:: WHAT TO WORK ON ::
The answer must consist only of the lines from the line with "pink square: (63, 28) -> (105, 51), moved" to the line with "cyan cross: (34, 49) -> (74, 39), moved", both included, exactly as they stand below.

:: INPUT ::
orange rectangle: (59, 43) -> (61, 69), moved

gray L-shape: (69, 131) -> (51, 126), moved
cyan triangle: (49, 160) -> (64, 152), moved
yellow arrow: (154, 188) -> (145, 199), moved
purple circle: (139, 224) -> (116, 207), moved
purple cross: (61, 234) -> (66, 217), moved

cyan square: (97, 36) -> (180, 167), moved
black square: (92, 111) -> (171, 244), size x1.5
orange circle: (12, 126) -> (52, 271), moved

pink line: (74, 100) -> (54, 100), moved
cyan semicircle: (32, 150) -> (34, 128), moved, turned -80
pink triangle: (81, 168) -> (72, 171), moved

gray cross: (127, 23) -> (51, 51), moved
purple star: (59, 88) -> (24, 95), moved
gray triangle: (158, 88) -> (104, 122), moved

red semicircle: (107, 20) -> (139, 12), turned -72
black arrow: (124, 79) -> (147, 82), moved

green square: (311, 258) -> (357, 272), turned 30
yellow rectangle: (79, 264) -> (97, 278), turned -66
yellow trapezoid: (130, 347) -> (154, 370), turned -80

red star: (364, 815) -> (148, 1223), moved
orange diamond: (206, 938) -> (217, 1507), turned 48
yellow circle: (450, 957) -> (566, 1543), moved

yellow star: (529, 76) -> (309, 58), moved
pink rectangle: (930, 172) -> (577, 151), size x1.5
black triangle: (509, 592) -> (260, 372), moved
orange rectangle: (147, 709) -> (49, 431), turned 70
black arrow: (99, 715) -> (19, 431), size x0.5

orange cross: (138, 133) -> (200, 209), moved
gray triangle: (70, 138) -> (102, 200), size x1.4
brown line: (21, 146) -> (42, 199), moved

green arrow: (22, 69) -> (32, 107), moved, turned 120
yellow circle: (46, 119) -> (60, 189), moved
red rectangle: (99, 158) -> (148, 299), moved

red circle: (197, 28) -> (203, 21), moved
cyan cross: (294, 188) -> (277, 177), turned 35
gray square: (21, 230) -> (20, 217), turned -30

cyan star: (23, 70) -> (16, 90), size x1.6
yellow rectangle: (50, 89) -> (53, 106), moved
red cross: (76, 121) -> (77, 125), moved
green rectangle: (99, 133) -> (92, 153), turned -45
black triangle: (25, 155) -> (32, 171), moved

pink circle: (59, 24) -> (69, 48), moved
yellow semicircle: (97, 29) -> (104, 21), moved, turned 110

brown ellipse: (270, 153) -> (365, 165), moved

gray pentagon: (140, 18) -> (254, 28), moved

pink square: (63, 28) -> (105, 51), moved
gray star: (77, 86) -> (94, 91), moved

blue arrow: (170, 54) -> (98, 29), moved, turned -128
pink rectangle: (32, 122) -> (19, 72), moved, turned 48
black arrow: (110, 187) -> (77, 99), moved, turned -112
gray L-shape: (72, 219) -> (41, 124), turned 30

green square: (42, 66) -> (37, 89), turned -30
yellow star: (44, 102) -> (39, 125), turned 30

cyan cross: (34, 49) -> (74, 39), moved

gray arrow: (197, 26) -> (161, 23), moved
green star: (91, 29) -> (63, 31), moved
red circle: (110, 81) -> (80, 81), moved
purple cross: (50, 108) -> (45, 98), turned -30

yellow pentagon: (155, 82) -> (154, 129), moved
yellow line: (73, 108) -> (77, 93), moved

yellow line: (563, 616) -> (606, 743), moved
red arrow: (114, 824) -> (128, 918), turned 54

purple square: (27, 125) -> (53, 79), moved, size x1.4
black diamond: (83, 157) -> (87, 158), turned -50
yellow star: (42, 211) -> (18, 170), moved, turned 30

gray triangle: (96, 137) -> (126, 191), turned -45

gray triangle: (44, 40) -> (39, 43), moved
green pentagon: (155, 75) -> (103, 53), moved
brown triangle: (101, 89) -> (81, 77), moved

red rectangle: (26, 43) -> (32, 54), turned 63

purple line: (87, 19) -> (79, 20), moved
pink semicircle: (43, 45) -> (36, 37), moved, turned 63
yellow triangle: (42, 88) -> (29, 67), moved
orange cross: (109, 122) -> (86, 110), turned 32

:: RESPONSE ::
pink square: (63, 28) -> (105, 51), moved
gray star: (77, 86) -> (94, 91), moved

blue arrow: (170, 54) -> (98, 29), moved, turned -128
pink rectangle: (32, 122) -> (19, 72), moved, turned 48
black arrow: (110, 187) -> (77, 99), moved, turned -112
gray L-shape: (72, 219) -> (41, 124), turned 30

green square: (42, 66) -> (37, 89), turned -30
yellow star: (44, 102) -> (39, 125), turned 30

cyan cross: (34, 49) -> (74, 39), moved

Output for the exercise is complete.